## Aim of the exercise
Leave out the pictures, and print exactly the lines from the one holding "The second view" through the last line of the material.

-- Data shown follows --

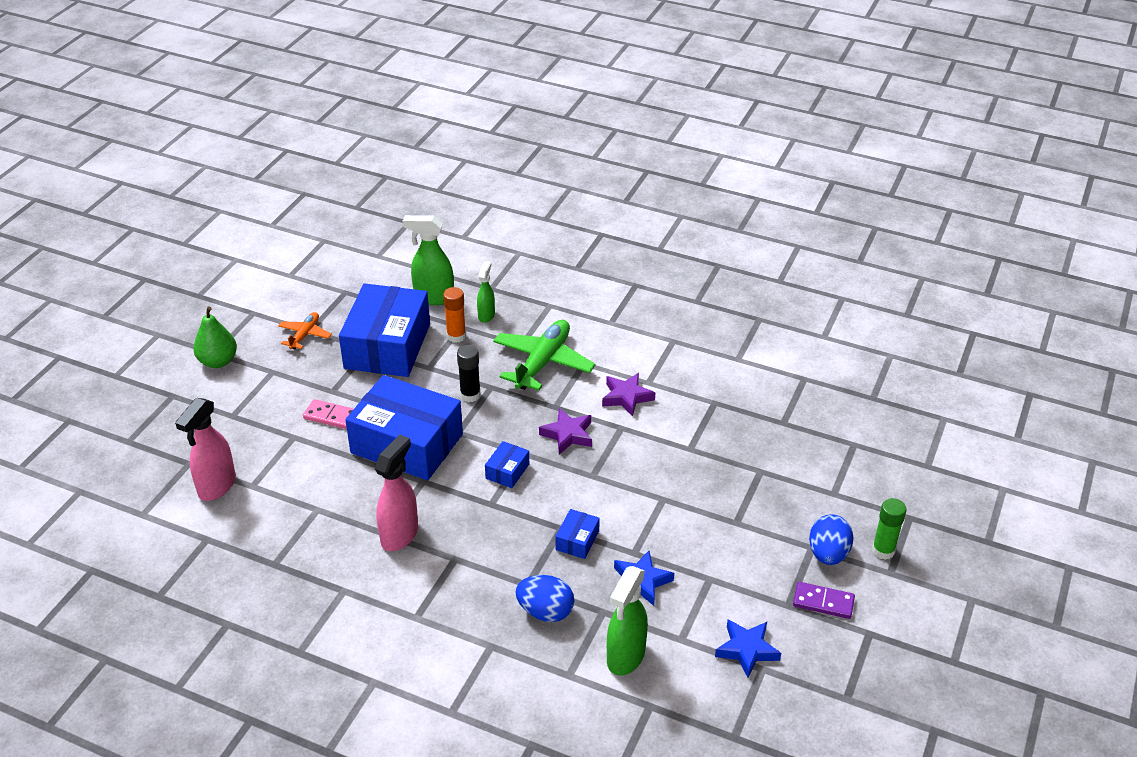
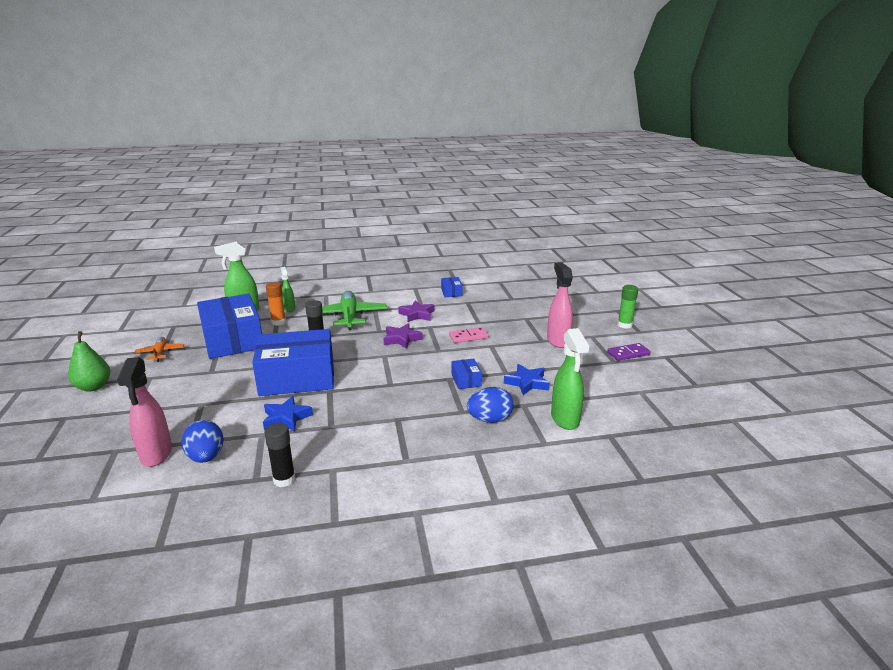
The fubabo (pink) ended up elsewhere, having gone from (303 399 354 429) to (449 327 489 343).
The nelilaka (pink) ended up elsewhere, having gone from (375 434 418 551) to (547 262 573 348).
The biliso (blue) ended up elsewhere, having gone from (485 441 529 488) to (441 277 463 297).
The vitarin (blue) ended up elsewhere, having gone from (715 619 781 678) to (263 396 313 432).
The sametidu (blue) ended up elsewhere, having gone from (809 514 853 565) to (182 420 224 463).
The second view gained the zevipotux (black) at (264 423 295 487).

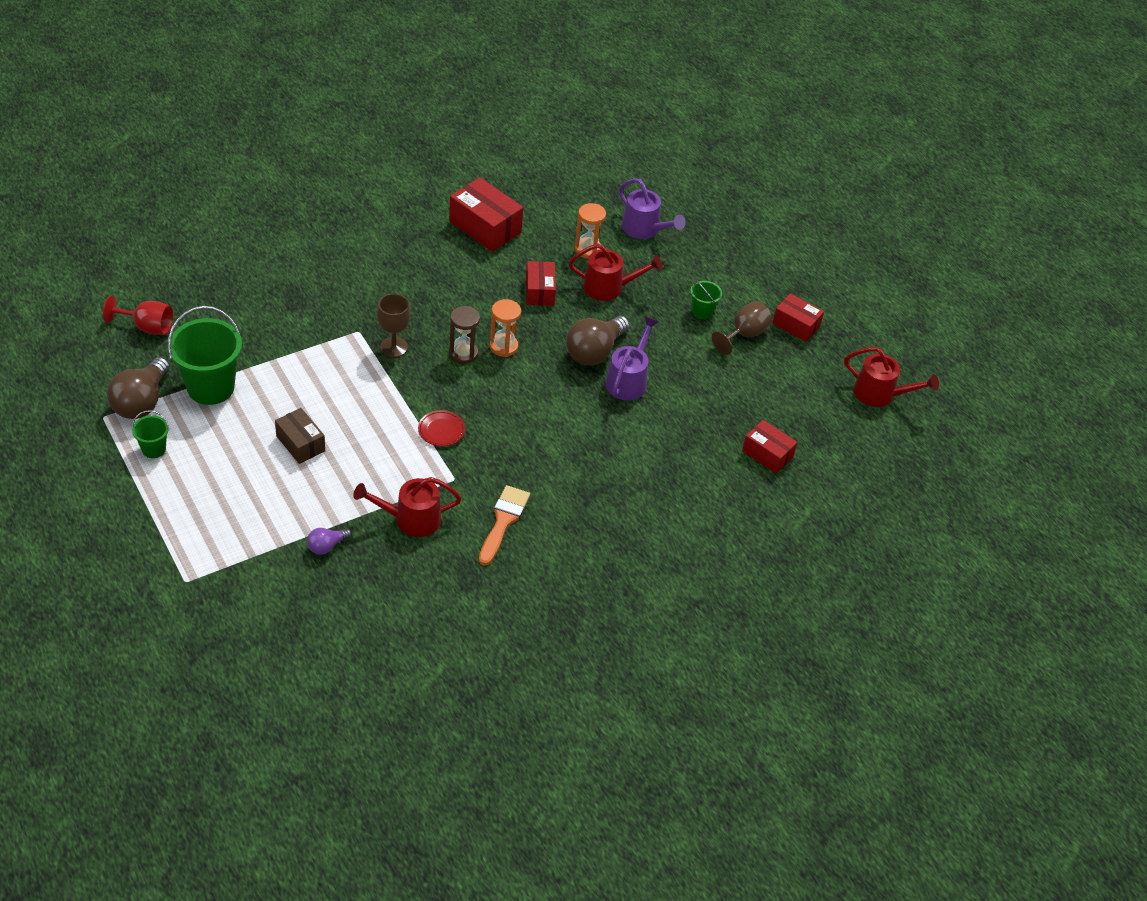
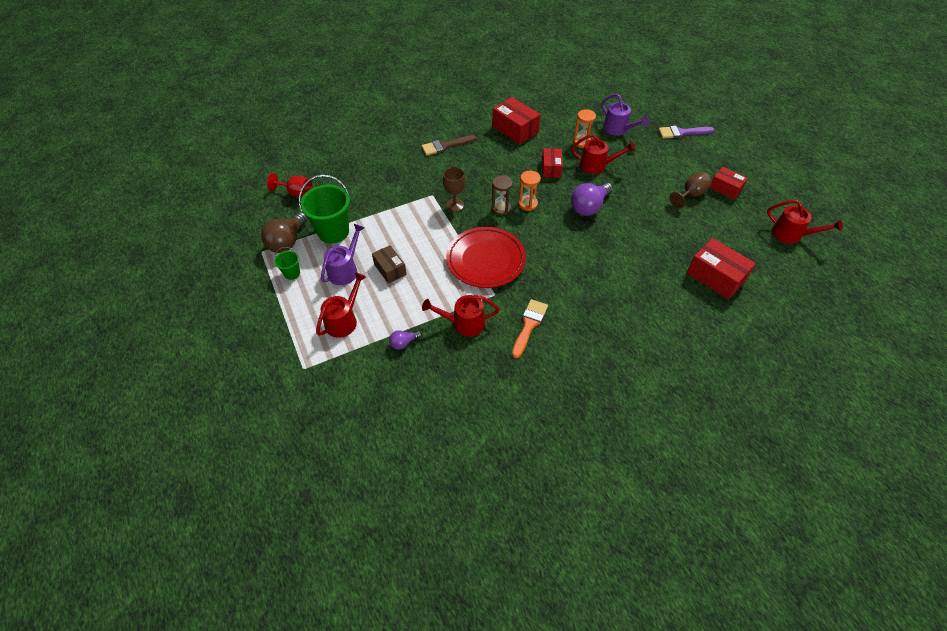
The size of the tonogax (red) at (418 410 465 446) changed by a factor of 2.45.
What was the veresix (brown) at (566 316 630 365) turned into the veresix (purple) at (571 183 613 216).
The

-- Data shown concluded --

## Exercise answer
The second view gained the zevipotux (black) at (264 423 295 487).

The size of the tonogax (red) at (418 410 465 446) changed by a factor of 2.45.
What was the veresix (brown) at (566 316 630 365) turned into the veresix (purple) at (571 183 613 216).
The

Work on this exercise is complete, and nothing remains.